## Exercise goal:
Nothing but a number is wanted here: the count of lines in the data holding the word "none".

## Stored records:
Segment Open
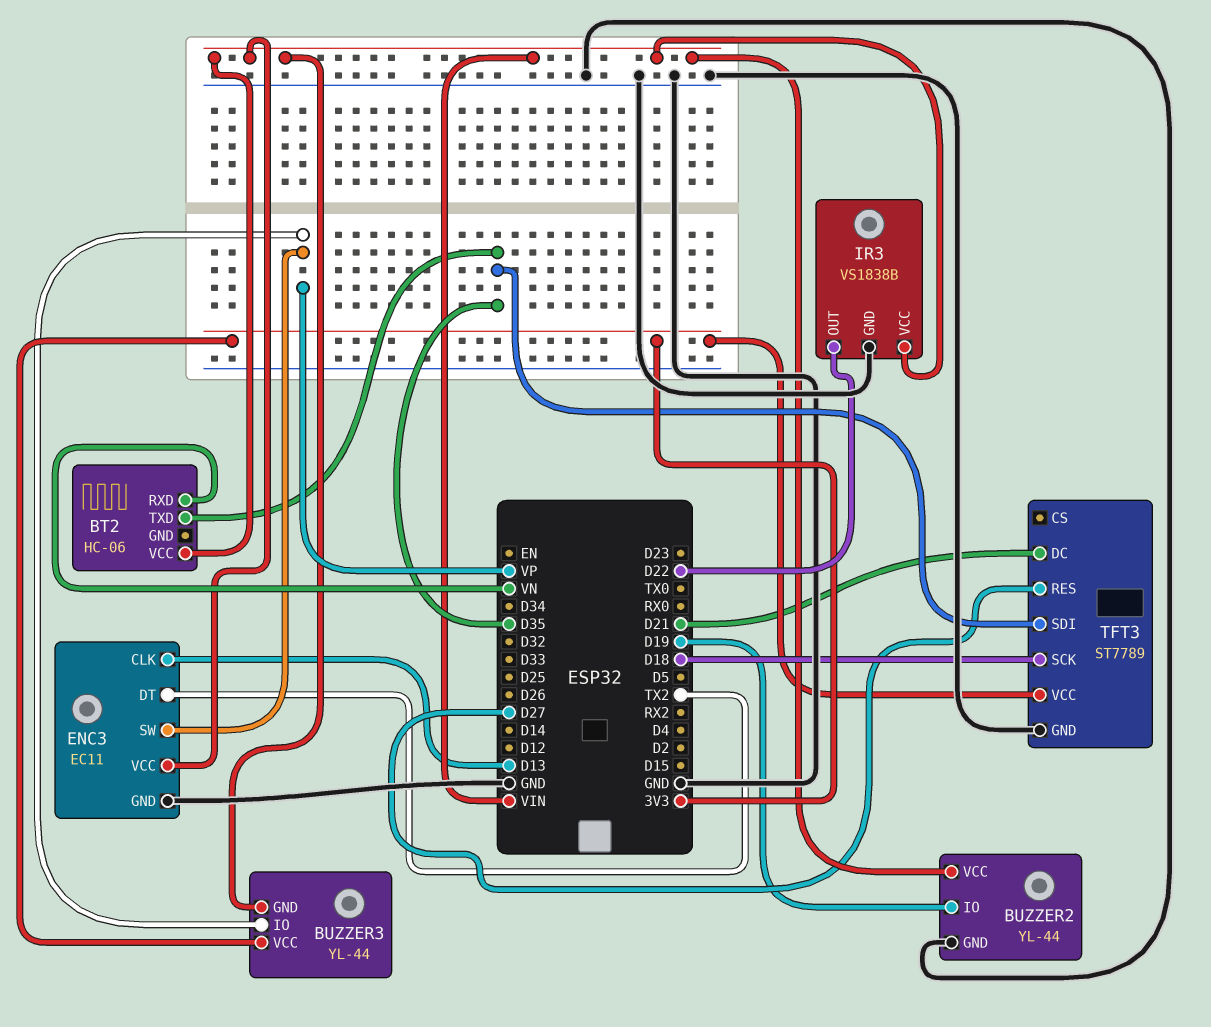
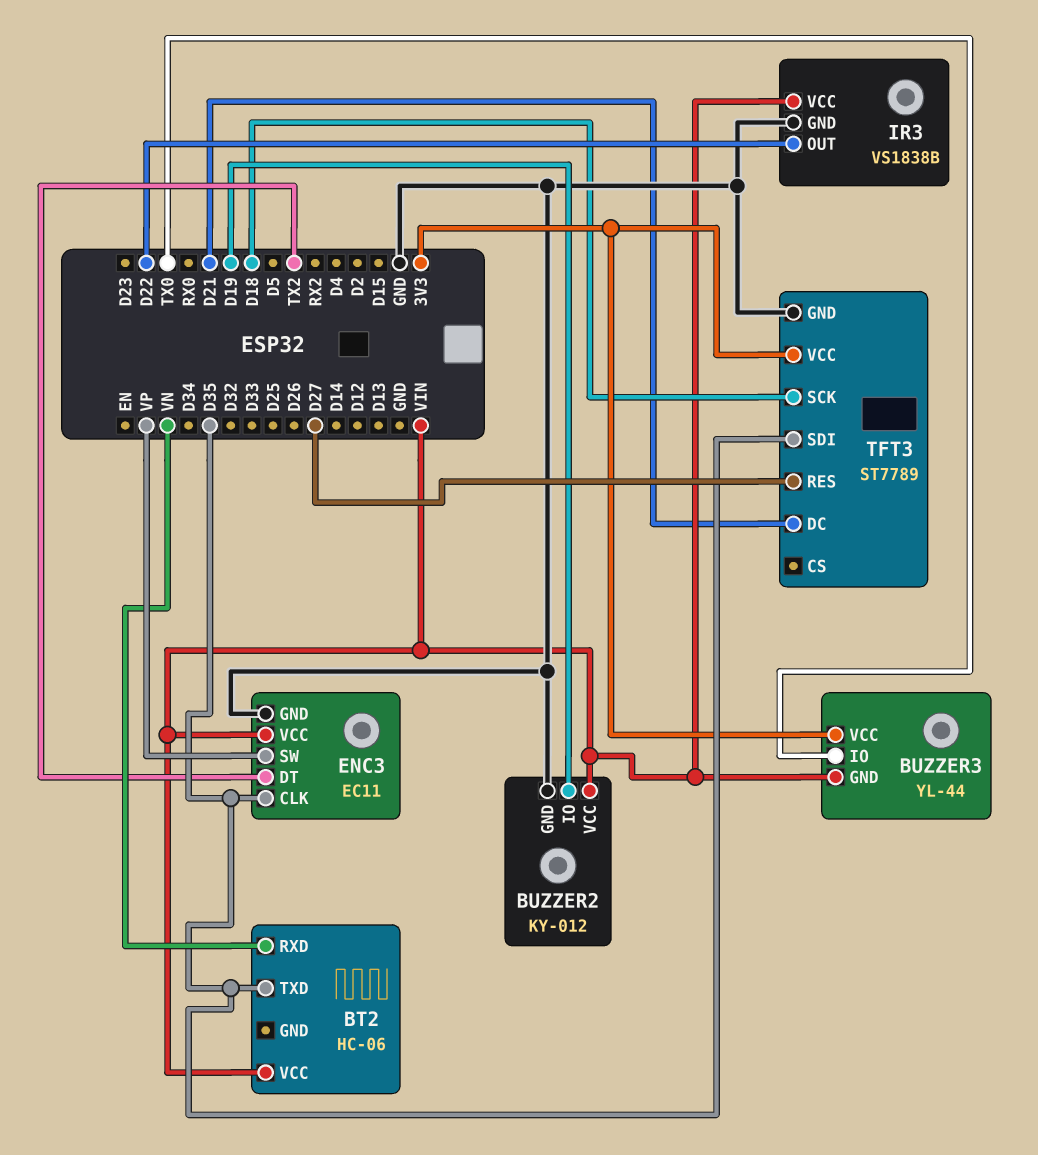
BUZZER2: YL-44 -> KY-012
BUZZER3 pin IO: VP -> TX0
ENC3 pin CLK: D13 -> D35

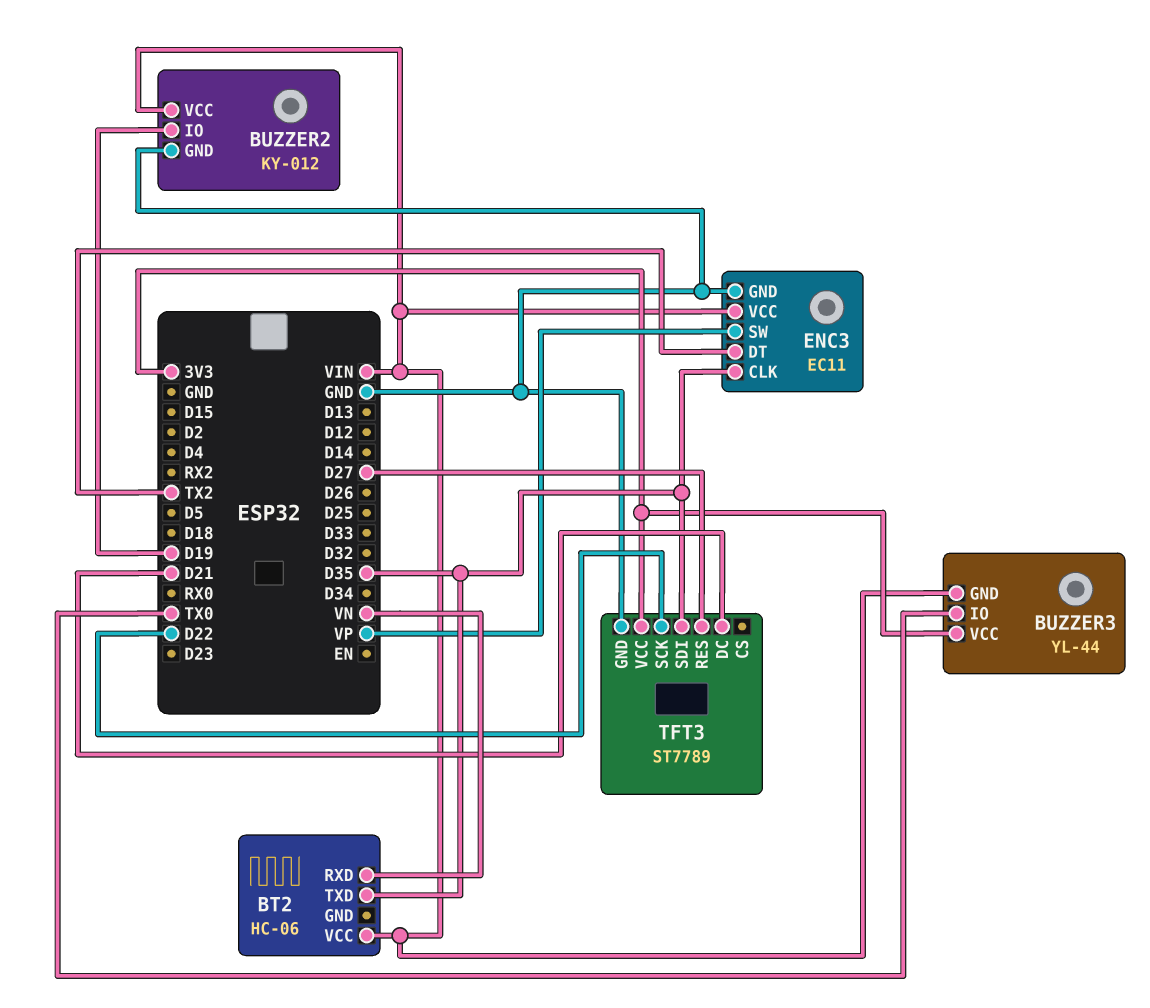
IR3: VS1838B -> none
IR3 pin GND: GND -> none
IR3 pin OUT: D22 -> none
IR3 pin VCC: VIN -> none
TFT3 pin SCK: D18 -> D22

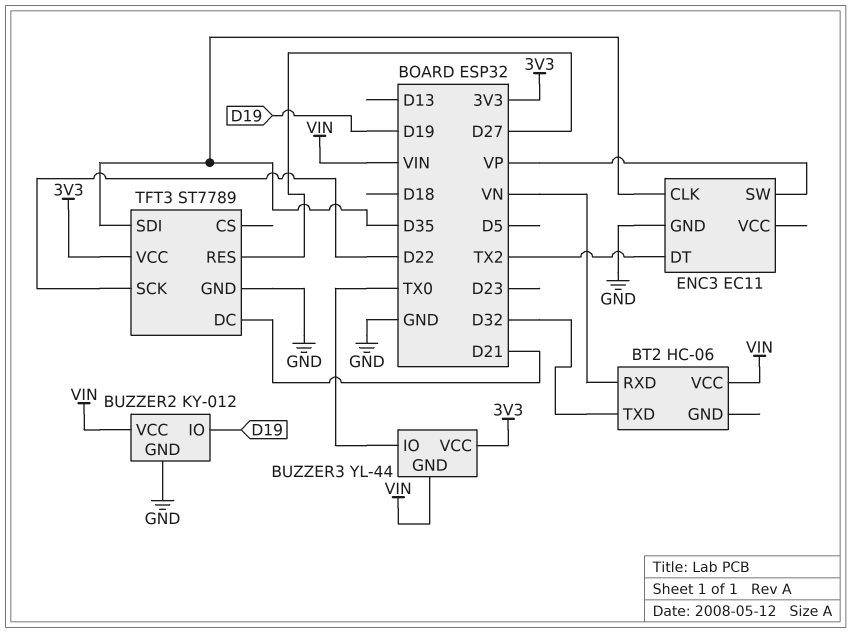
BT2 pin TXD: D35 -> D32
ENC3 pin VCC: VIN -> none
Segment Closed
## Solved exercise:
5